» **Task to complete**: Could you print out every entry, character for character?

» **Source data**:
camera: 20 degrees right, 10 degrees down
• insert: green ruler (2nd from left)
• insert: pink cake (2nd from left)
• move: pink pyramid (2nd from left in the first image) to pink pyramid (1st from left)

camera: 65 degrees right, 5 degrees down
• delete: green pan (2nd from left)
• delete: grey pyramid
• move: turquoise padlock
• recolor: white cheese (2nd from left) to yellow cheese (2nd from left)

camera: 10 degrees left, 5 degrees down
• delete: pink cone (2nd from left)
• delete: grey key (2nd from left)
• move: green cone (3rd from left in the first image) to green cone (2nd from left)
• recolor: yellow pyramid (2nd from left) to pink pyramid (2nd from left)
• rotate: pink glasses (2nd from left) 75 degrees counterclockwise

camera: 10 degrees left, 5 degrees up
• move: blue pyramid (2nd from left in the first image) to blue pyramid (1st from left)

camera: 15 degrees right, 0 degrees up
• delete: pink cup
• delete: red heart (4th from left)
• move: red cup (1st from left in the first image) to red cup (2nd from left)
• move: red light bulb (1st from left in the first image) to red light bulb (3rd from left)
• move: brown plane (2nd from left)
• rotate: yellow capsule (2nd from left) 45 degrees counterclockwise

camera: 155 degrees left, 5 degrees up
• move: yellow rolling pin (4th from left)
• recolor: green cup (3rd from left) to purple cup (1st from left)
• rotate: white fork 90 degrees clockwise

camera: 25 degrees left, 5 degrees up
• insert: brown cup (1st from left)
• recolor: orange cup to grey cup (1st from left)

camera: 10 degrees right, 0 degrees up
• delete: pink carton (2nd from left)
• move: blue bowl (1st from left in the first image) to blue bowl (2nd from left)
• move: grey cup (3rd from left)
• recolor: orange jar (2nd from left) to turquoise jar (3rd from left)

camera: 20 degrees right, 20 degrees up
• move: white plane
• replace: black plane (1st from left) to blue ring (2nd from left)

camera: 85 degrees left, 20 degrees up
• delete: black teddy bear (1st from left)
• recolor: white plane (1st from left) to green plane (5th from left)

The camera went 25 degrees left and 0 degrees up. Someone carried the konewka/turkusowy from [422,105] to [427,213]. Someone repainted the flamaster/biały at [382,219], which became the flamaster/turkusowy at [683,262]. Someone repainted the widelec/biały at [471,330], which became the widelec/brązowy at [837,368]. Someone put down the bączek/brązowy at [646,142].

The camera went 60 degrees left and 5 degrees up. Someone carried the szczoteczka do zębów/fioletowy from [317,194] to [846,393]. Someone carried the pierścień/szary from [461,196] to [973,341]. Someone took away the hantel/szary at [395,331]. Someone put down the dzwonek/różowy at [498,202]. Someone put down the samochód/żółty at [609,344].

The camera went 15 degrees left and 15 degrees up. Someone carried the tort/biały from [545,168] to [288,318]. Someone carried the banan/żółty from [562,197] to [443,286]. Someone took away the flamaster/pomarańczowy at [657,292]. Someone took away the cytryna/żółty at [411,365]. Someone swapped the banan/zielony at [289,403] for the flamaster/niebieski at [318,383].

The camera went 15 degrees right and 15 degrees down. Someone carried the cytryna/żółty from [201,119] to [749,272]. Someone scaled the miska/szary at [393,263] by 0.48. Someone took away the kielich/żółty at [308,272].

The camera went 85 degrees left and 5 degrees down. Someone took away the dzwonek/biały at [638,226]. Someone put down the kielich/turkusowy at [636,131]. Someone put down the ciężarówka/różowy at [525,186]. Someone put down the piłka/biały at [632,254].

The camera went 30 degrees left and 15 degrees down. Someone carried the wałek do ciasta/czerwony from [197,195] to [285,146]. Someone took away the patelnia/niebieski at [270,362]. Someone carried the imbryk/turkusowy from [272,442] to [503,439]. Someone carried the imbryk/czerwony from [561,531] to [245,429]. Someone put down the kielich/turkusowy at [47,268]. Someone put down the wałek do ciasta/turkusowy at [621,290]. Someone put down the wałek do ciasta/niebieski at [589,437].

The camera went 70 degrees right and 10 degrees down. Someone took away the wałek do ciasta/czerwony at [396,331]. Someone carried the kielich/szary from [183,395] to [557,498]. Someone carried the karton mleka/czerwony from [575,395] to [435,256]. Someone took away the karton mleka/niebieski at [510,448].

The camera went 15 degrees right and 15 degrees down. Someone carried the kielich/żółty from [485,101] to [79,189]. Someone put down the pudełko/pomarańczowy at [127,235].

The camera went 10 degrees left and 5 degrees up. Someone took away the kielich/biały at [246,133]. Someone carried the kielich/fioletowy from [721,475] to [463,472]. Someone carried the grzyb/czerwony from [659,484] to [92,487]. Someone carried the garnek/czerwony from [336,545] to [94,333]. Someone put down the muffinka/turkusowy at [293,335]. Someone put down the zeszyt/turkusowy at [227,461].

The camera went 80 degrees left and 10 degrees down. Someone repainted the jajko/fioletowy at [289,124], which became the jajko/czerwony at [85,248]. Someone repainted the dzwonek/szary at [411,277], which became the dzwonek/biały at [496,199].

» **Written response**:
camera: 20 degrees right, 10 degrees down
• insert: green ruler (2nd from left)
• insert: pink cake (2nd from left)
• move: pink pyramid (2nd from left in the first image) to pink pyramid (1st from left)

camera: 65 degrees right, 5 degrees down
• delete: green pan (2nd from left)
• delete: grey pyramid
• move: turquoise padlock
• recolor: white cheese (2nd from left) to yellow cheese (2nd from left)

camera: 10 degrees left, 5 degrees down
• delete: pink cone (2nd from left)
• delete: grey key (2nd from left)
• move: green cone (3rd from left in the first image) to green cone (2nd from left)
• recolor: yellow pyramid (2nd from left) to pink pyramid (2nd from left)
• rotate: pink glasses (2nd from left) 75 degrees counterclockwise

camera: 10 degrees left, 5 degrees up
• move: blue pyramid (2nd from left in the first image) to blue pyramid (1st from left)

camera: 15 degrees right, 0 degrees up
• delete: pink cup
• delete: red heart (4th from left)
• move: red cup (1st from left in the first image) to red cup (2nd from left)
• move: red light bulb (1st from left in the first image) to red light bulb (3rd from left)
• move: brown plane (2nd from left)
• rotate: yellow capsule (2nd from left) 45 degrees counterclockwise

camera: 155 degrees left, 5 degrees up
• move: yellow rolling pin (4th from left)
• recolor: green cup (3rd from left) to purple cup (1st from left)
• rotate: white fork 90 degrees clockwise

camera: 25 degrees left, 5 degrees up
• insert: brown cup (1st from left)
• recolor: orange cup to grey cup (1st from left)

camera: 10 degrees right, 0 degrees up
• delete: pink carton (2nd from left)
• move: blue bowl (1st from left in the first image) to blue bowl (2nd from left)
• move: grey cup (3rd from left)
• recolor: orange jar (2nd from left) to turquoise jar (3rd from left)

camera: 20 degrees right, 20 degrees up
• move: white plane
• replace: black plane (1st from left) to blue ring (2nd from left)

camera: 85 degrees left, 20 degrees up
• delete: black teddy bear (1st from left)
• recolor: white plane (1st from left) to green plane (5th from left)

The camera went 25 degrees left and 0 degrees up. Someone carried the konewka/turkusowy from [422,105] to [427,213]. Someone repainted the flamaster/biały at [382,219], which became the flamaster/turkusowy at [683,262]. Someone repainted the widelec/biały at [471,330], which became the widelec/brązowy at [837,368]. Someone put down the bączek/brązowy at [646,142].

The camera went 60 degrees left and 5 degrees up. Someone carried the szczoteczka do zębów/fioletowy from [317,194] to [846,393]. Someone carried the pierścień/szary from [461,196] to [973,341]. Someone took away the hantel/szary at [395,331]. Someone put down the dzwonek/różowy at [498,202]. Someone put down the samochód/żółty at [609,344].

The camera went 15 degrees left and 15 degrees up. Someone carried the tort/biały from [545,168] to [288,318]. Someone carried the banan/żółty from [562,197] to [443,286]. Someone took away the flamaster/pomarańczowy at [657,292]. Someone took away the cytryna/żółty at [411,365]. Someone swapped the banan/zielony at [289,403] for the flamaster/niebieski at [318,383].

The camera went 15 degrees right and 15 degrees down. Someone carried the cytryna/żółty from [201,119] to [749,272]. Someone scaled the miska/szary at [393,263] by 0.48. Someone took away the kielich/żółty at [308,272].

The camera went 85 degrees left and 5 degrees down. Someone took away the dzwonek/biały at [638,226]. Someone put down the kielich/turkusowy at [636,131]. Someone put down the ciężarówka/różowy at [525,186]. Someone put down the piłka/biały at [632,254].

The camera went 30 degrees left and 15 degrees down. Someone carried the wałek do ciasta/czerwony from [197,195] to [285,146]. Someone took away the patelnia/niebieski at [270,362]. Someone carried the imbryk/turkusowy from [272,442] to [503,439]. Someone carried the imbryk/czerwony from [561,531] to [245,429]. Someone put down the kielich/turkusowy at [47,268]. Someone put down the wałek do ciasta/turkusowy at [621,290]. Someone put down the wałek do ciasta/niebieski at [589,437].

The camera went 70 degrees right and 10 degrees down. Someone took away the wałek do ciasta/czerwony at [396,331]. Someone carried the kielich/szary from [183,395] to [557,498]. Someone carried the karton mleka/czerwony from [575,395] to [435,256]. Someone took away the karton mleka/niebieski at [510,448].

The camera went 15 degrees right and 15 degrees down. Someone carried the kielich/żółty from [485,101] to [79,189]. Someone put down the pudełko/pomarańczowy at [127,235].

The camera went 10 degrees left and 5 degrees up. Someone took away the kielich/biały at [246,133]. Someone carried the kielich/fioletowy from [721,475] to [463,472]. Someone carried the grzyb/czerwony from [659,484] to [92,487]. Someone carried the garnek/czerwony from [336,545] to [94,333]. Someone put down the muffinka/turkusowy at [293,335]. Someone put down the zeszyt/turkusowy at [227,461].

The camera went 80 degrees left and 10 degrees down. Someone repainted the jajko/fioletowy at [289,124], which became the jajko/czerwony at [85,248]. Someone repainted the dzwonek/szary at [411,277], which became the dzwonek/biały at [496,199].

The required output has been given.